+++ Source data +++

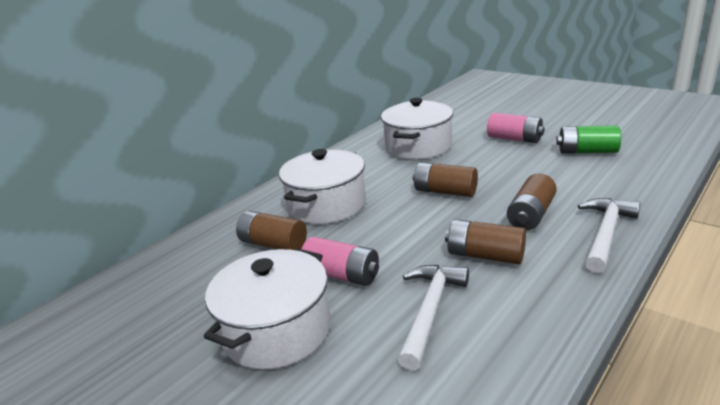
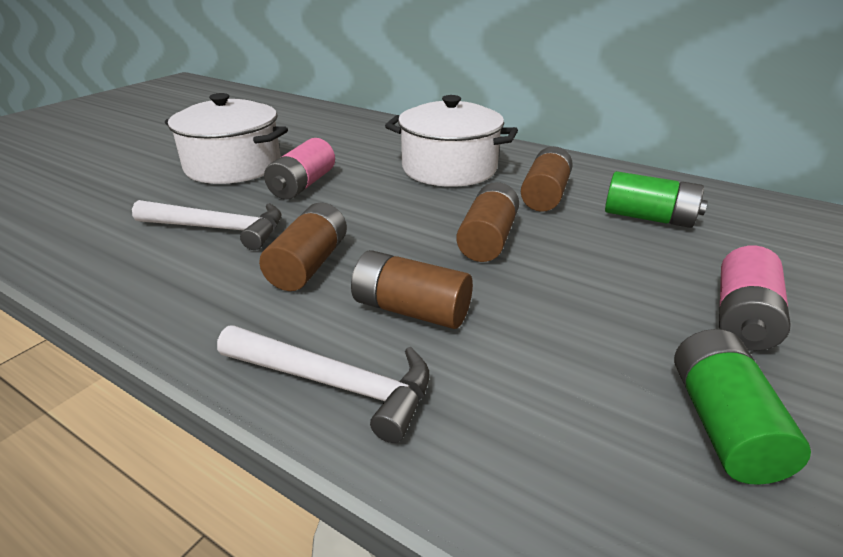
camera: 80 degrees right, 5 degrees up
(273, 244) = (369, 152): brown battery -> brown battery (545, 195)
(418, 146) = (648, 218): white pot -> green battery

+++

Copy each line above where "battery" appears.

Solution for this task |
(273, 244) = (369, 152): brown battery -> brown battery (545, 195)
(418, 146) = (648, 218): white pot -> green battery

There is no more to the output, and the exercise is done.